(WORK INSTRUCTION) The copy should hold exactly the lines below from the one that contains "J2 pin 1: N6 -> 0V" through the one that contains "L2: 15mH (-5V, N5) -> 15mH (IC3/in-, N5)" and nothing else, so no pictures.

(STUDY MATERIAL)
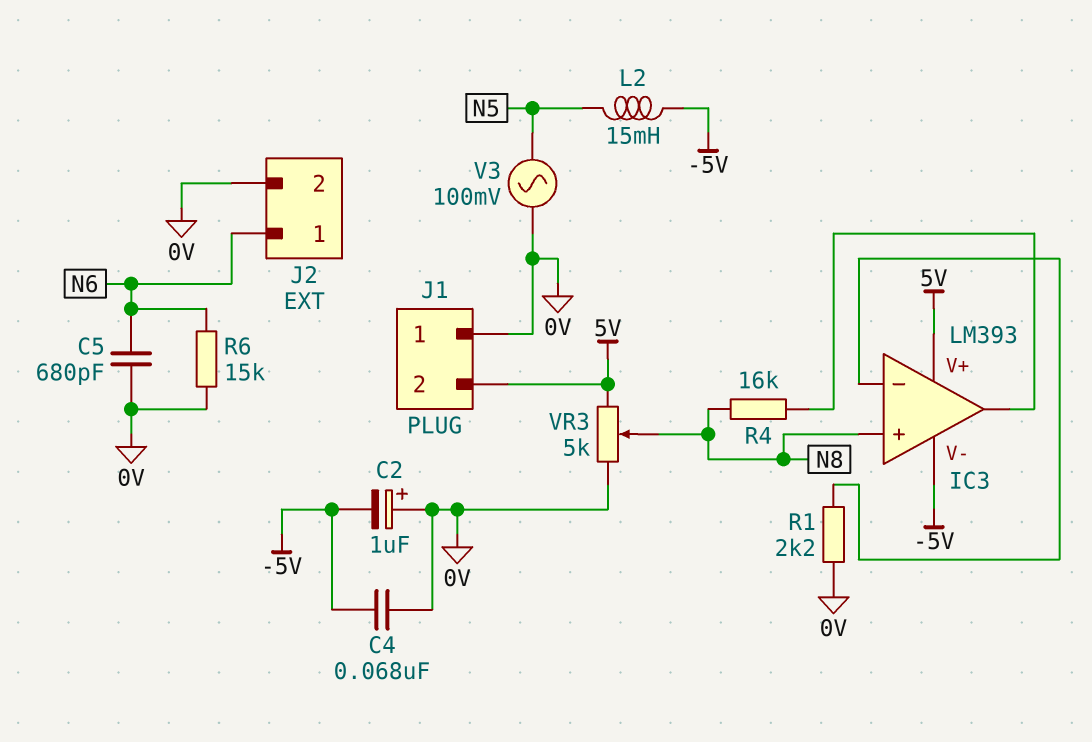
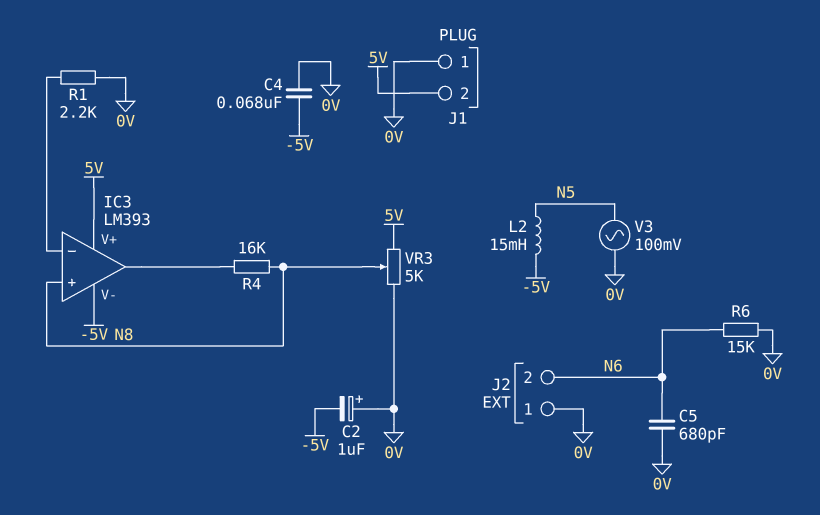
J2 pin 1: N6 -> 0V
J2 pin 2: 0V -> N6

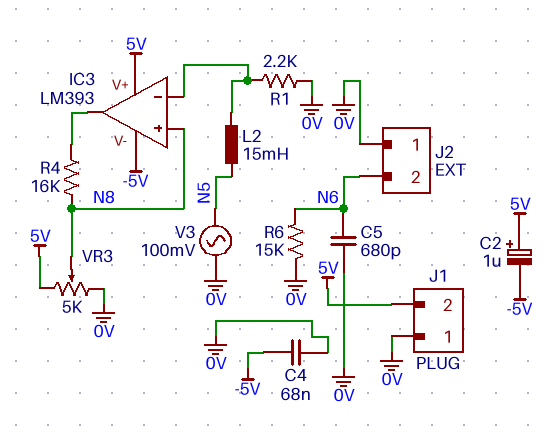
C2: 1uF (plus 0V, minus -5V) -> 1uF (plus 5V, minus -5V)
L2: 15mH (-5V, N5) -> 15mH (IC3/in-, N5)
...
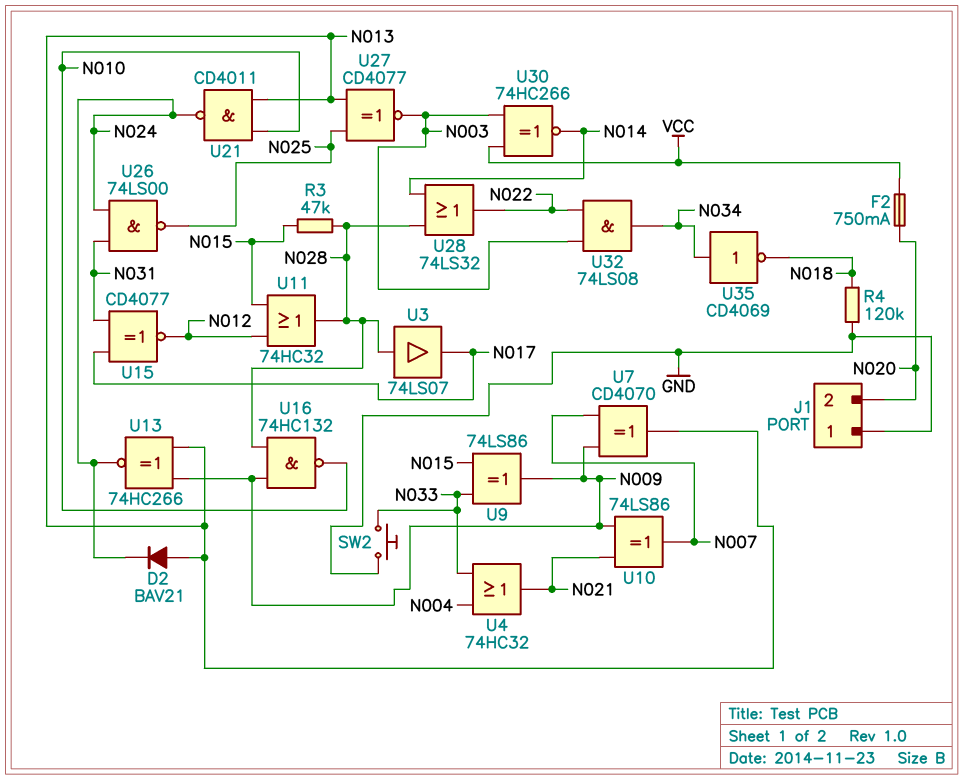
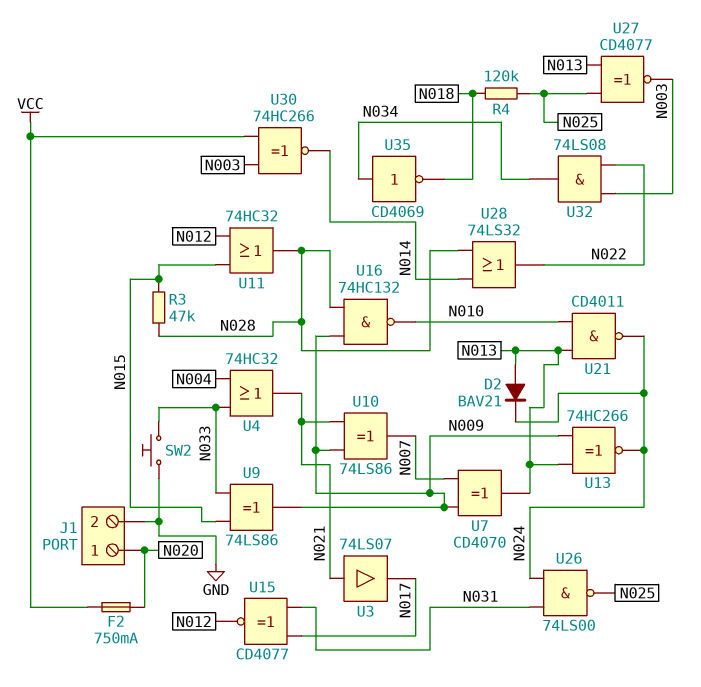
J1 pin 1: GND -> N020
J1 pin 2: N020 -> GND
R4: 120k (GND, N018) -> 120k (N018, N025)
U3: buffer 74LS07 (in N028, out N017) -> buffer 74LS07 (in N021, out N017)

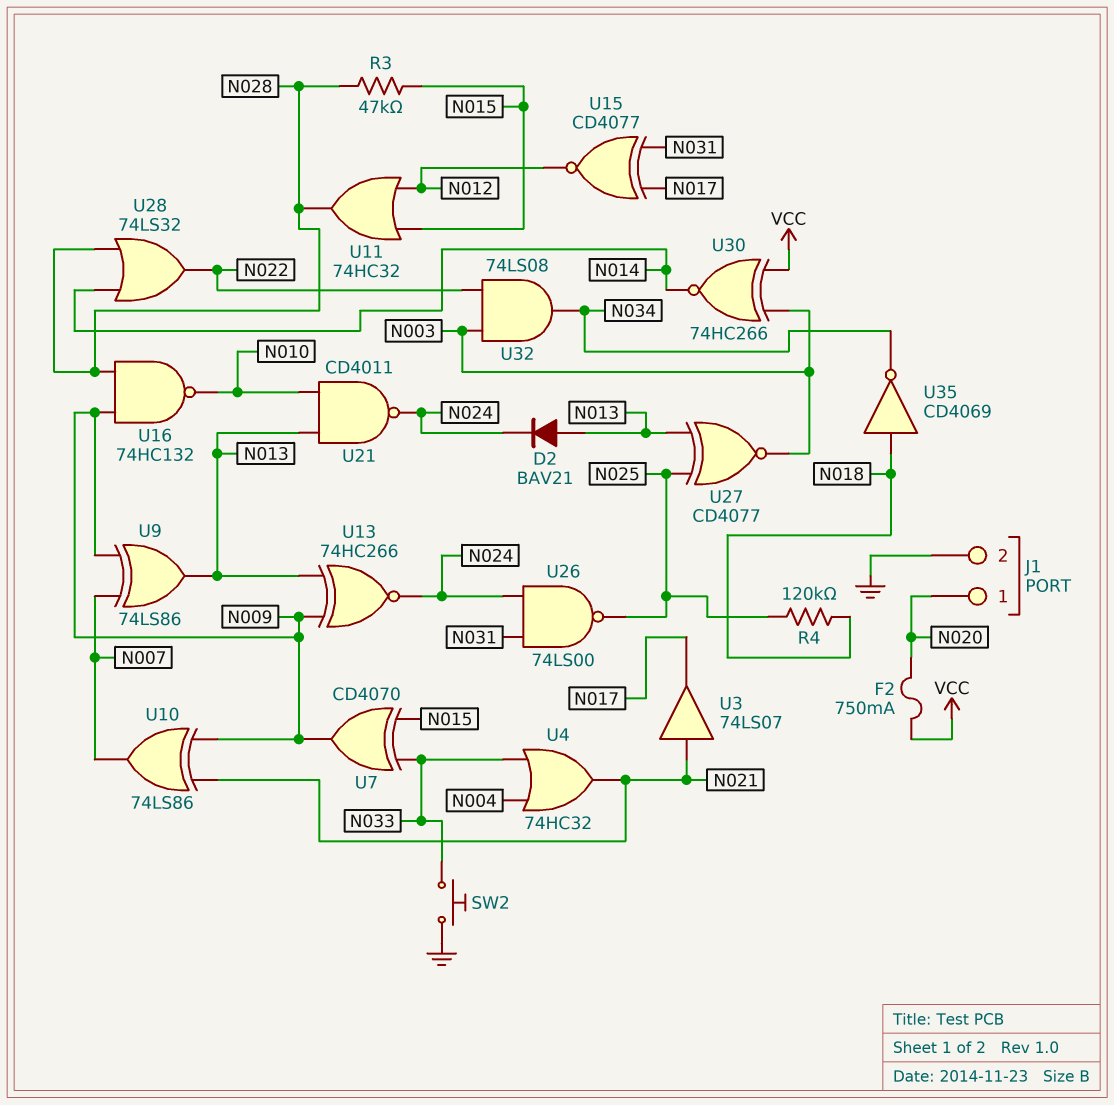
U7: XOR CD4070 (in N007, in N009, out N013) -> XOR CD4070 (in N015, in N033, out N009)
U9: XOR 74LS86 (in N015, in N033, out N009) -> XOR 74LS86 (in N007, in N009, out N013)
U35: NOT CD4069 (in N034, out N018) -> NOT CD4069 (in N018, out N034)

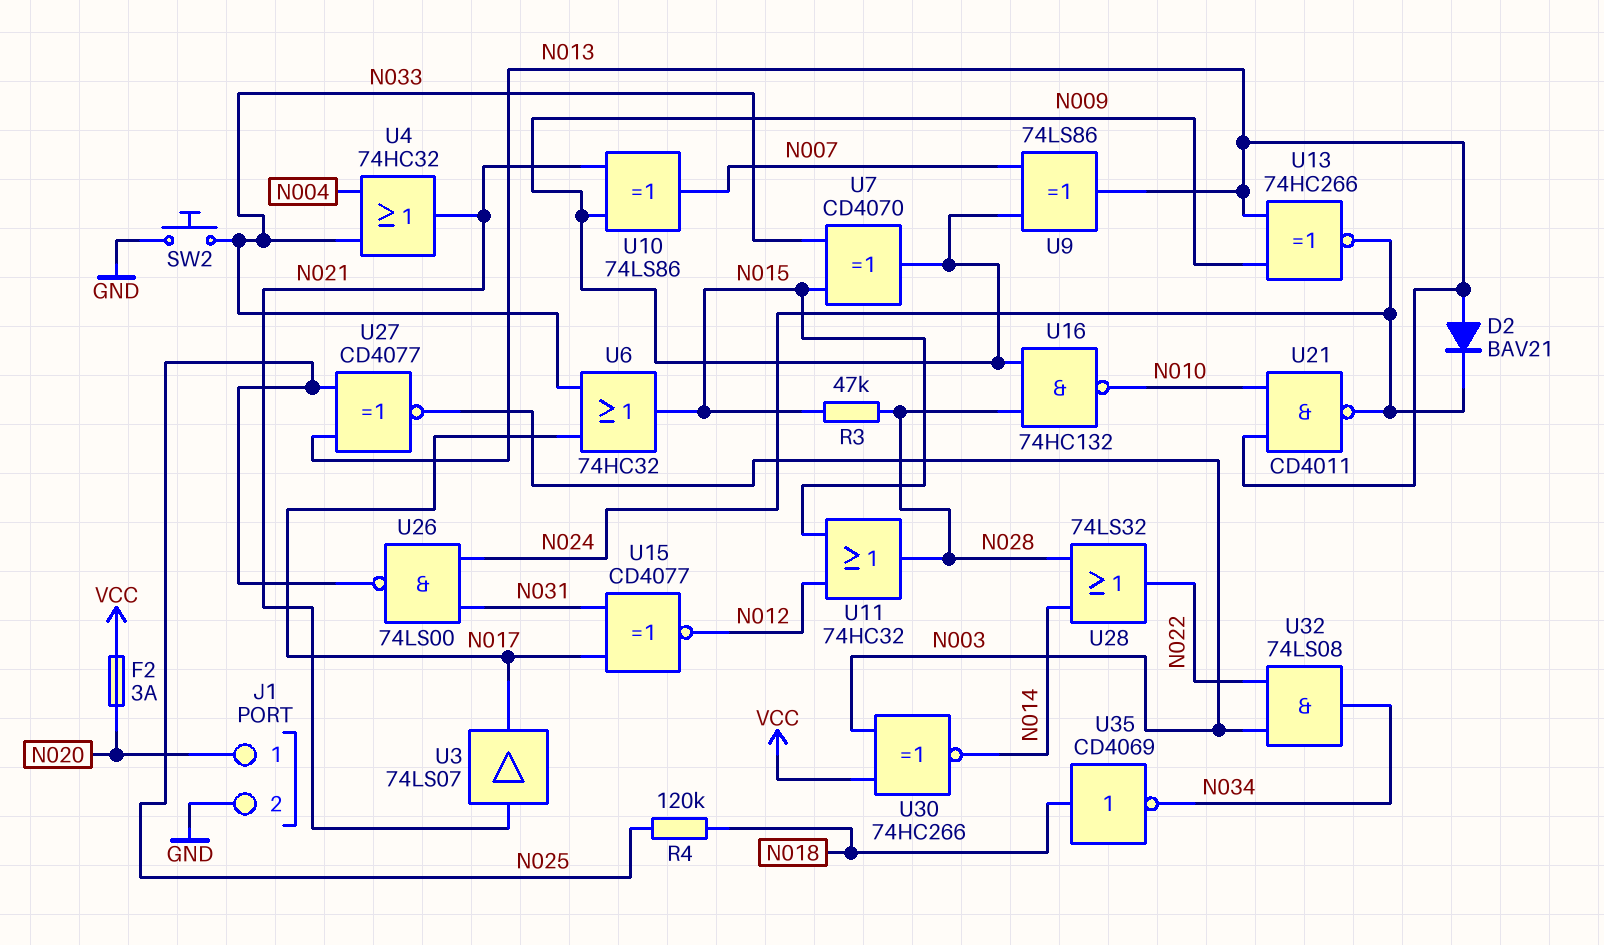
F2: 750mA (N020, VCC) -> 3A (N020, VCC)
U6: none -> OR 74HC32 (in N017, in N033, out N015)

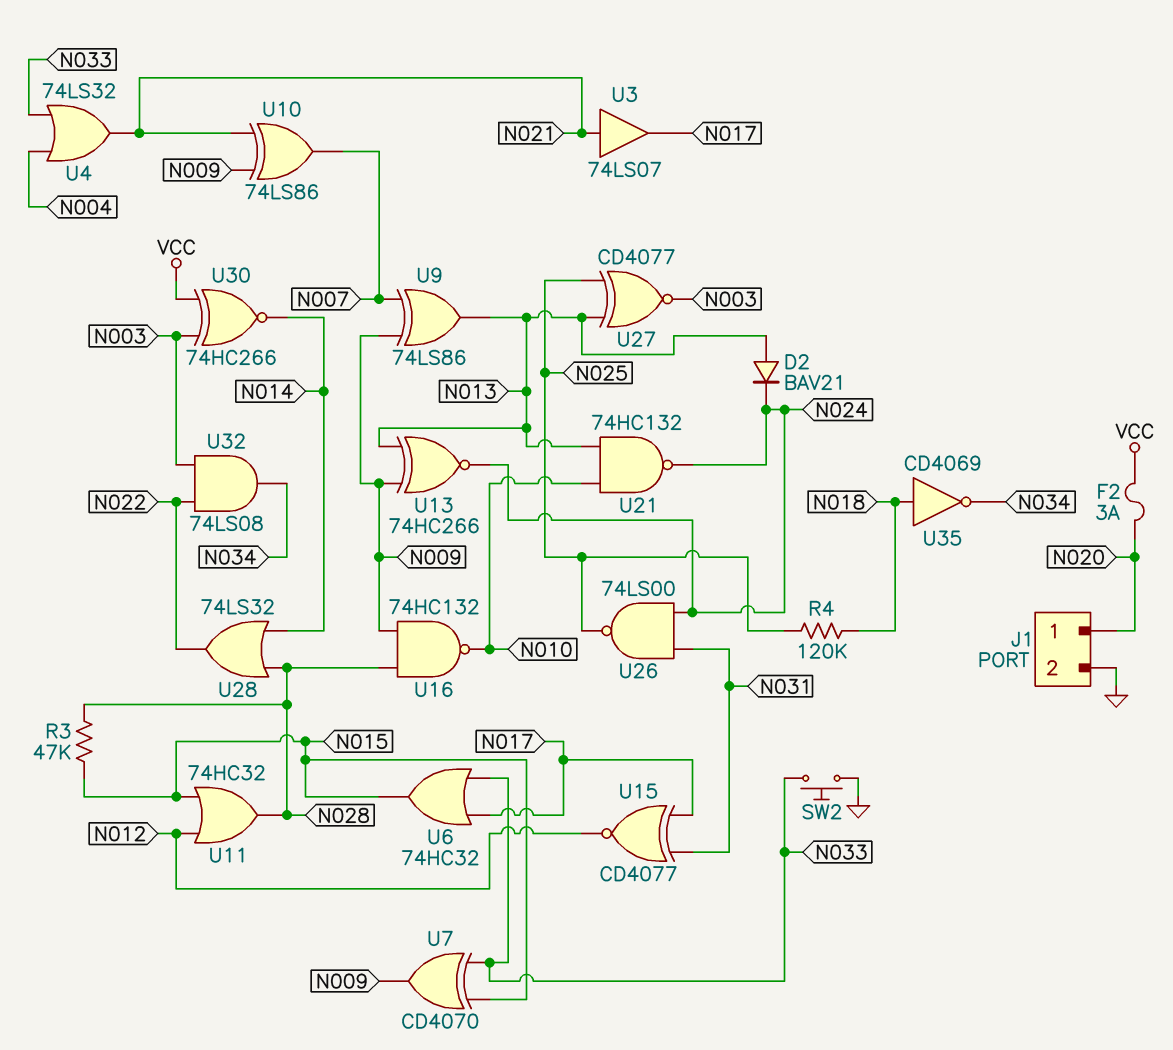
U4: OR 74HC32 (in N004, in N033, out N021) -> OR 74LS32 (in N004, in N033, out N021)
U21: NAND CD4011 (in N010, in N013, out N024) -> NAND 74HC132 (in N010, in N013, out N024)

(RESULT BELOW)
J2 pin 1: N6 -> 0V
J2 pin 2: 0V -> N6

C2: 1uF (plus 0V, minus -5V) -> 1uF (plus 5V, minus -5V)
L2: 15mH (-5V, N5) -> 15mH (IC3/in-, N5)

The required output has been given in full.